■ **MATERIAL SHOWN**:
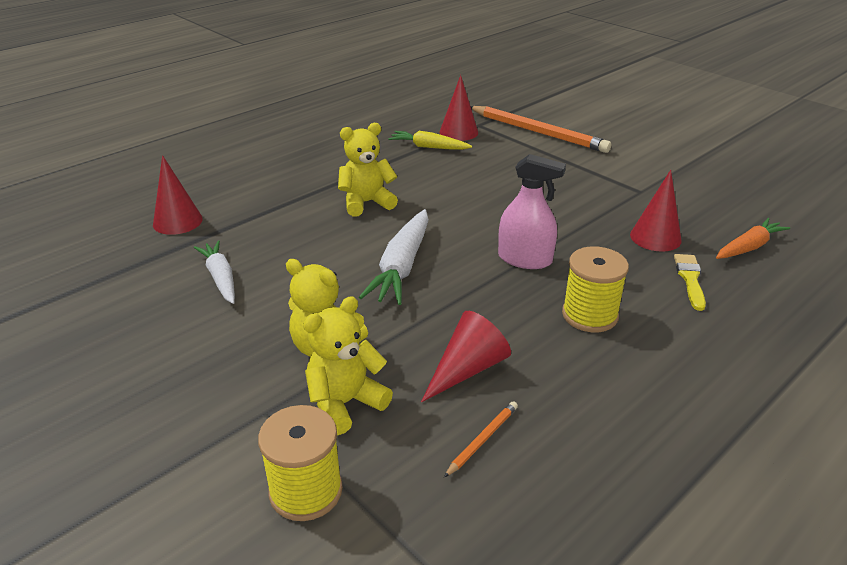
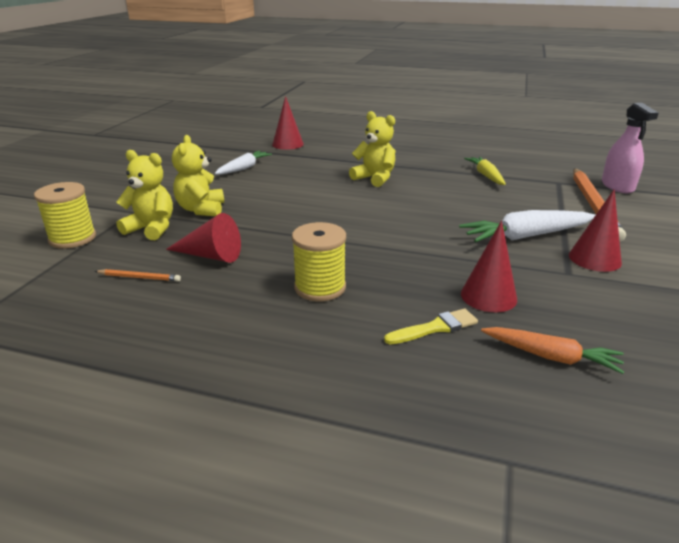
camera: 60 degrees right, 5 degrees down
white carrot [359,209,429,305] -> white carrot moved to [459,210,595,242]
red cone [440,75,478,141] -> red cone moved to [569,189,622,272]
pink spray bottle [498,154,566,269] -> pink spray bottle moved to [602,103,658,193]

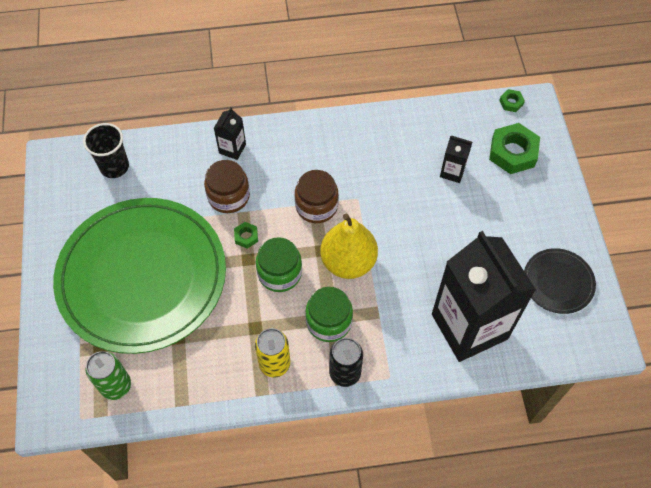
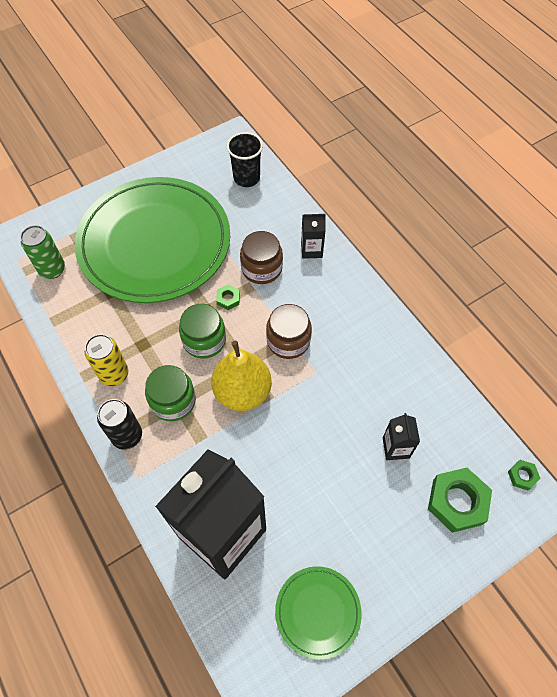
camera: 65 degrees right, 0 degrees up
black plate [524,248,596,314] -> green plate [275,566,362,660]

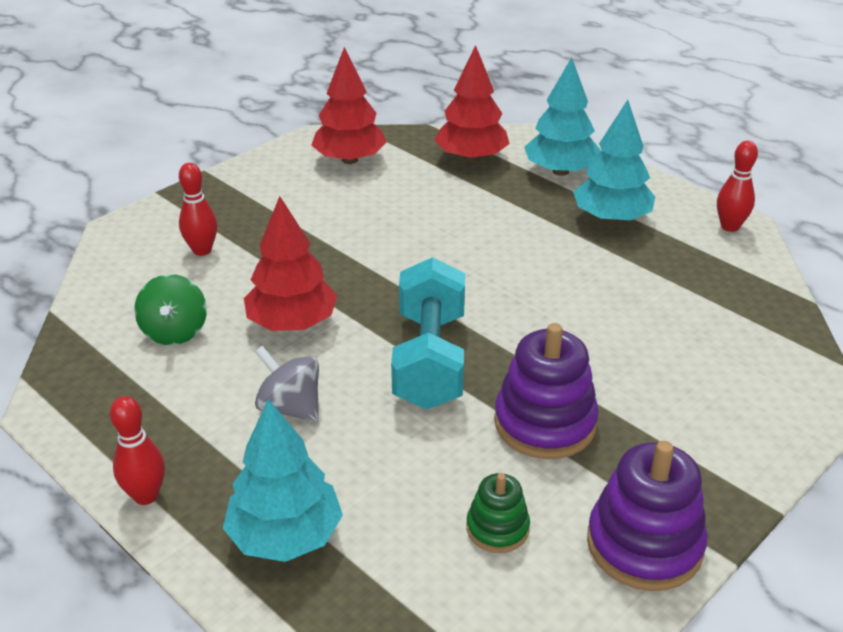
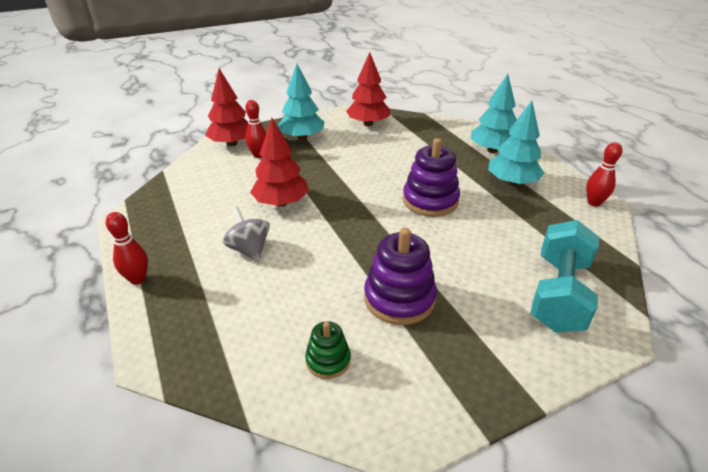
camera: 20 degrees right, 0 degrees up
green spinning top [134,274,207,345] -> none
turquoise tree [223,399,343,562] -> turquoise tree moved to [278,64,325,140]
turquoise dumbbell [391,257,465,410] -> turquoise dumbbell moved to [531,220,599,333]
red tree [435,45,510,162] -> red tree moved to [205,69,248,146]
purple stacking toy [587,441,708,591] -> purple stacking toy moved to [403,138,460,217]

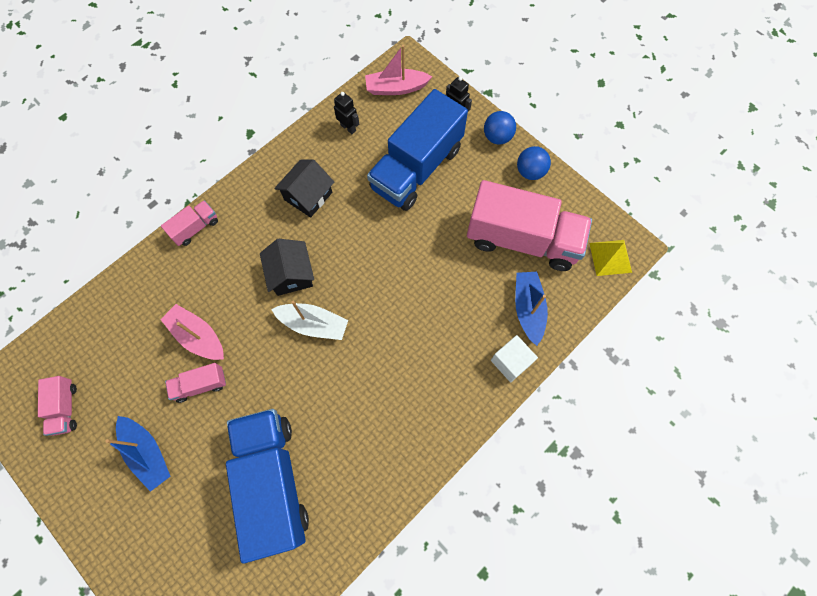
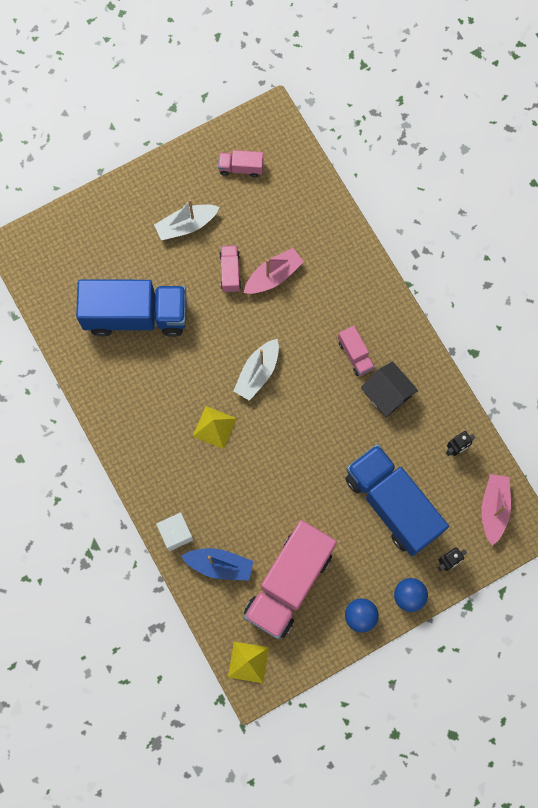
camera: 105 degrees right, 5 degrees up
blue boat [105,416,170,492] -> white boat [154,199,220,240]
pink truck [161,200,218,246] -> pink truck moved to [338,326,375,376]
black house [260,239,314,296] -> none
none -> yellow pyramid [192,406,237,449]

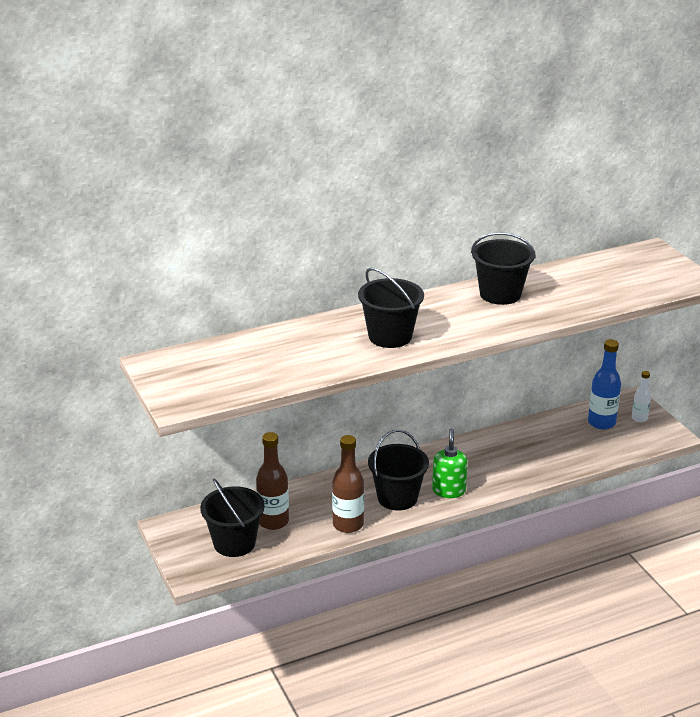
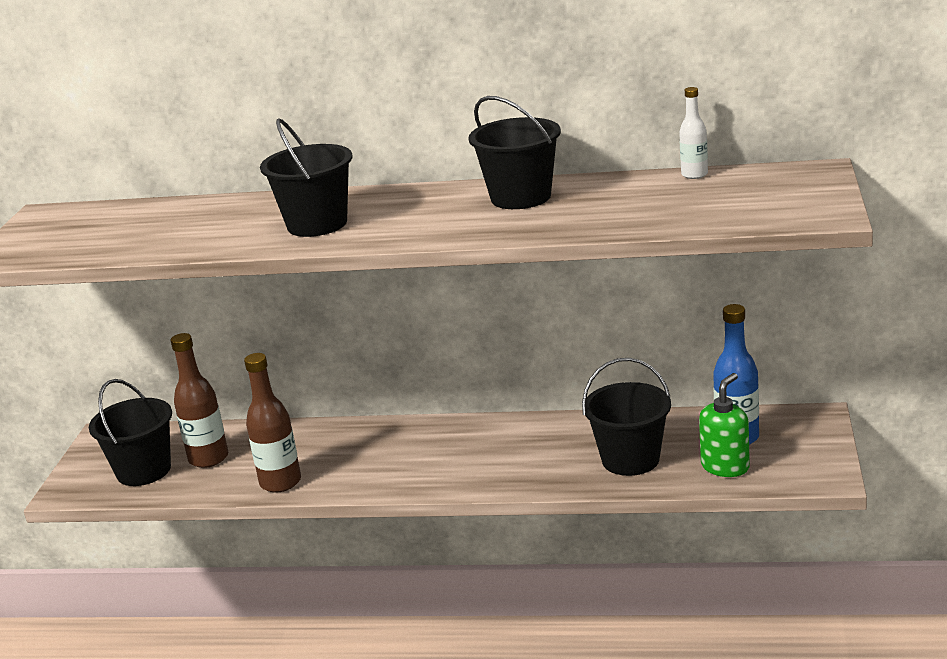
camera: 35 degrees right, 5 degrees down
black bucket [368,430,429,511] -> black bucket moved to [582,358,671,476]
green soap dispenser [432,428,468,498] -> green soap dispenser moved to [699,373,750,477]
white bottle [632,371,651,422] -> white bottle moved to [679,87,708,179]

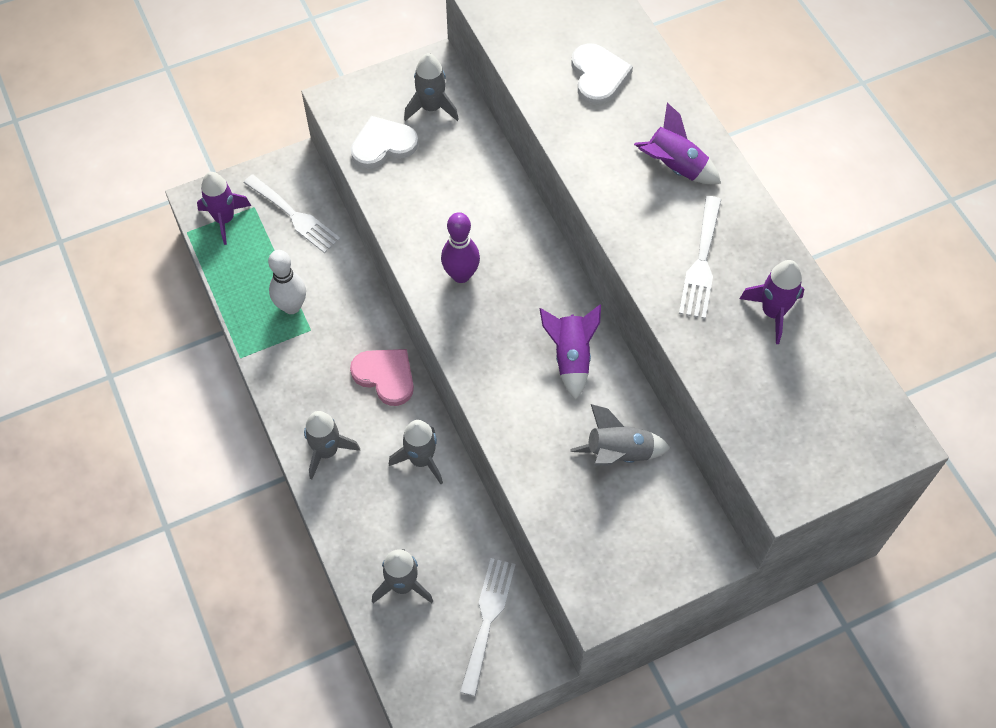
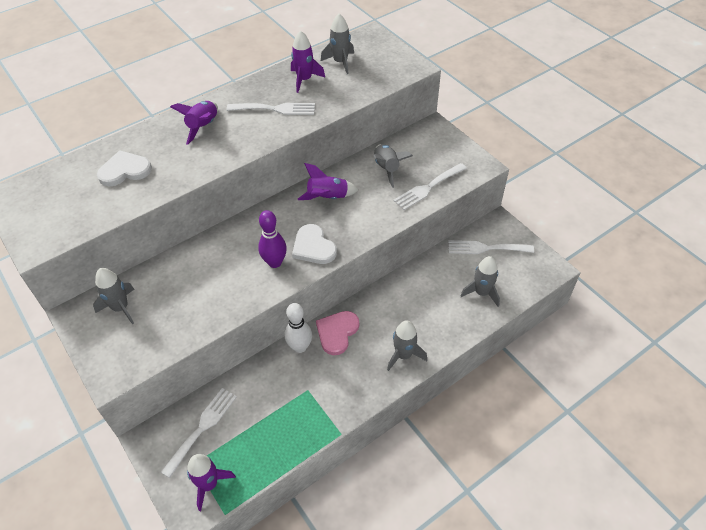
camera: 100 degrees left, 10 degrees down
white bowling pin [268,250,306,314] -> white bowling pin moved to [285,303,312,353]
white heart [351,116,418,169] -> white heart moved to [292,224,337,264]
grey rocket [389,420,443,484] -> grey rocket moved to [321,14,354,74]
none -> white fork [393,163,467,210]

■ **PROBLEM**:
Starting with the first line of the material, print each line exactly until you have printed the line with "camera: 100 degrees left, 10 degrees down", and skip the pictures.

■ **WORKED SOLUTION**:
camera: 60 degrees right, 5 degrees down
white carrot [359,209,429,305] -> white carrot moved to [459,210,595,242]
red cone [440,75,478,141] -> red cone moved to [569,189,622,272]
pink spray bottle [498,154,566,269] -> pink spray bottle moved to [602,103,658,193]

camera: 65 degrees right, 0 degrees up
black plate [524,248,596,314] -> green plate [275,566,362,660]

camera: 20 degrees right, 0 degrees up
green spinning top [134,274,207,345] -> none
turquoise tree [223,399,343,562] -> turquoise tree moved to [278,64,325,140]
turquoise dumbbell [391,257,465,410] -> turquoise dumbbell moved to [531,220,599,333]
red tree [435,45,510,162] -> red tree moved to [205,69,248,146]
purple stacking toy [587,441,708,591] -> purple stacking toy moved to [403,138,460,217]

camera: 105 degrees right, 5 degrees up
blue boat [105,416,170,492] -> white boat [154,199,220,240]
pink truck [161,200,218,246] -> pink truck moved to [338,326,375,376]
black house [260,239,314,296] -> none
none -> yellow pyramid [192,406,237,449]

camera: 35 degrees right, 5 degrees down
black bucket [368,430,429,511] -> black bucket moved to [582,358,671,476]
green soap dispenser [432,428,468,498] -> green soap dispenser moved to [699,373,750,477]
white bottle [632,371,651,422] -> white bottle moved to [679,87,708,179]

camera: 100 degrees left, 10 degrees down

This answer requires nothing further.